(Coordinate-based change listings)
┌────────

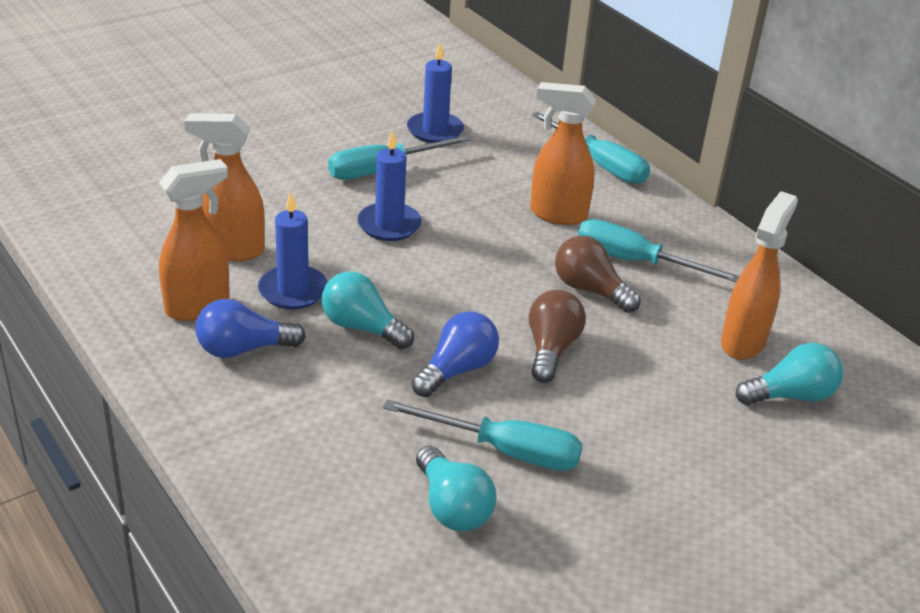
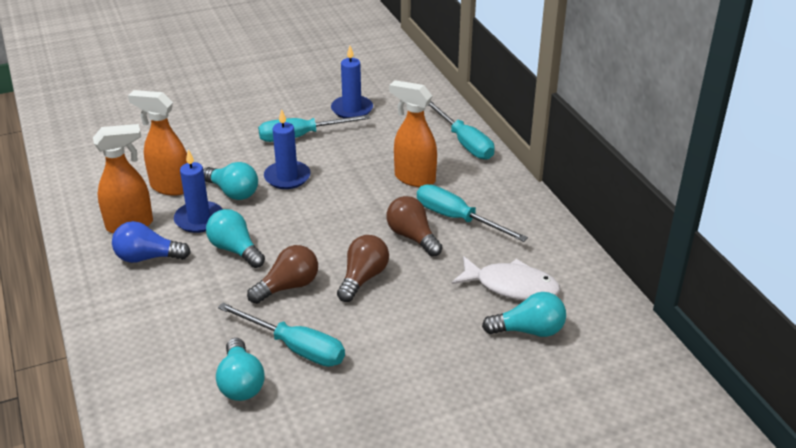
camera: 15 degrees right, 0 degrees up
(324, 250) = (233, 192): none -> turquoise light bulb
(457, 370) = (288, 286): blue light bulb -> brown light bulb
(743, 342) = (511, 286): orange spray bottle -> white fish

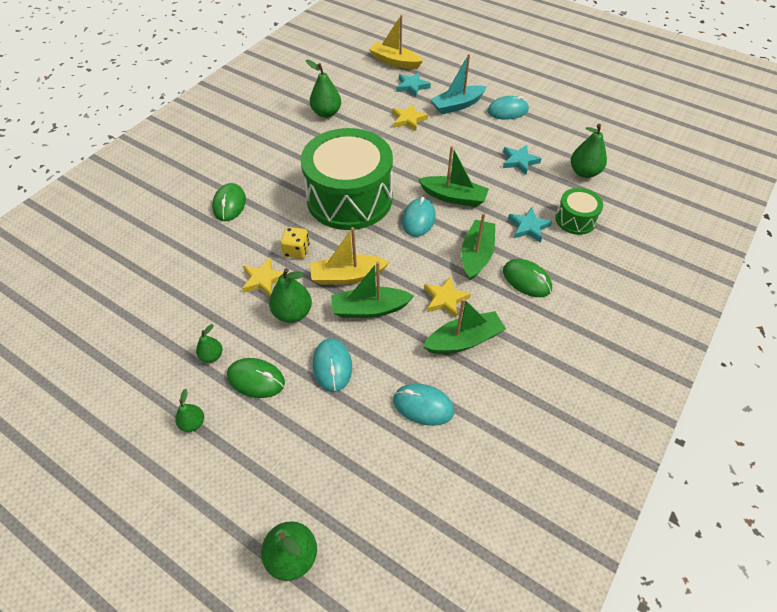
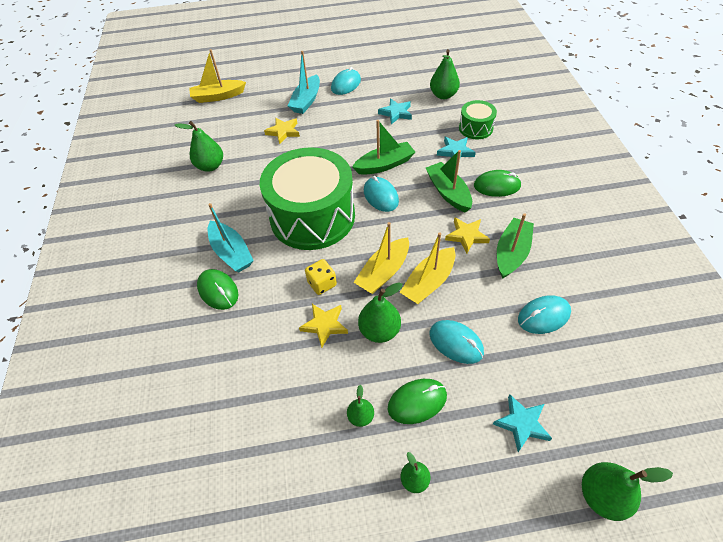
camera: 40 degrees left, 0 degrees up
(267, 185) = (231, 252): none -> turquoise boat
(370, 309) = (429, 282): green boat -> yellow boat
(412, 86) = (255, 106): turquoise star -> turquoise star (521, 423)

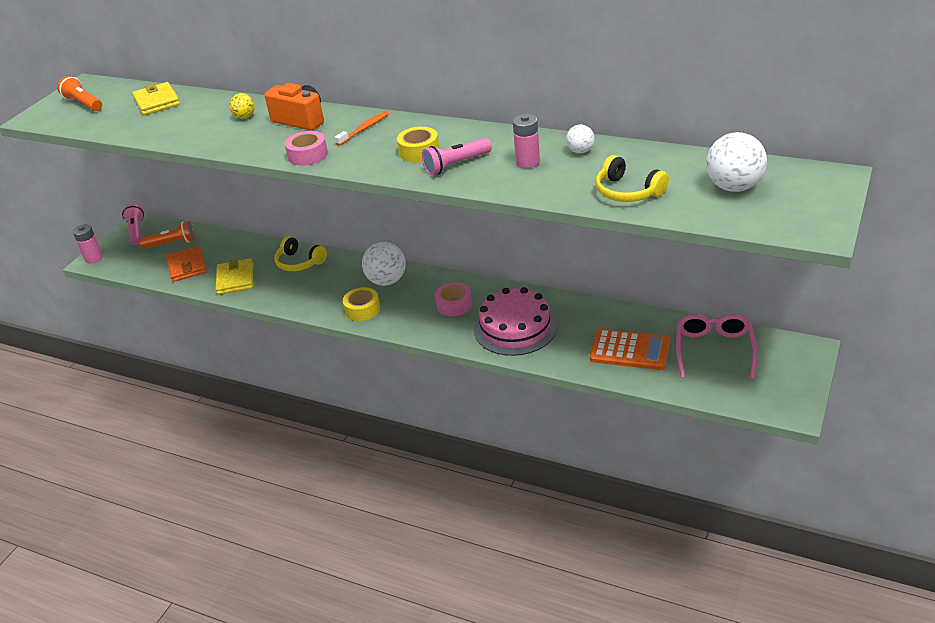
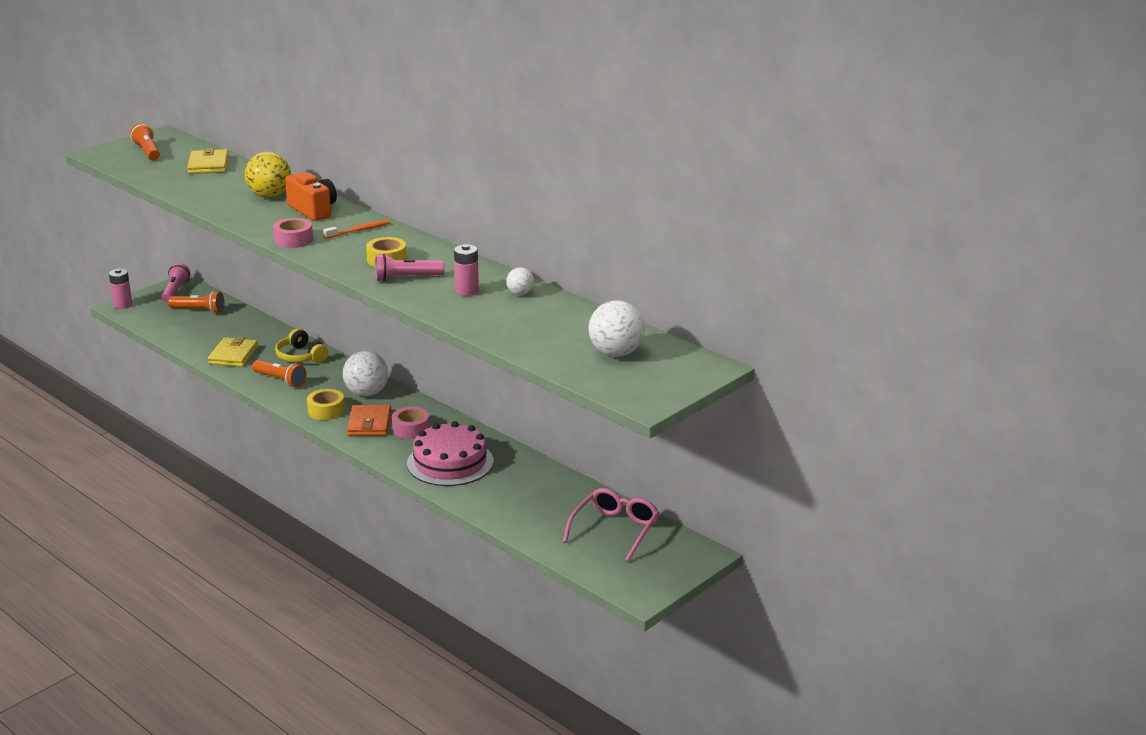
camera: 15 degrees right, 10 degrees down
(187, 266) = (199, 333): orange wallet -> orange wallet (369, 424)
(245, 117) = (270, 196): yellow ball -> yellow ball, size x1.88
(297, 291) = (280, 380): none -> orange flashlight
(627, 192) = (524, 334): yellow headphones -> none
(630, 350) = (537, 509): orange calculator -> none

└────────

● **What you are asked to do**
Look through the records above and please copy every line in which the string "bulb" occurs.

● **Exercise result**
(324, 250) = (233, 192): none -> turquoise light bulb
(457, 370) = (288, 286): blue light bulb -> brown light bulb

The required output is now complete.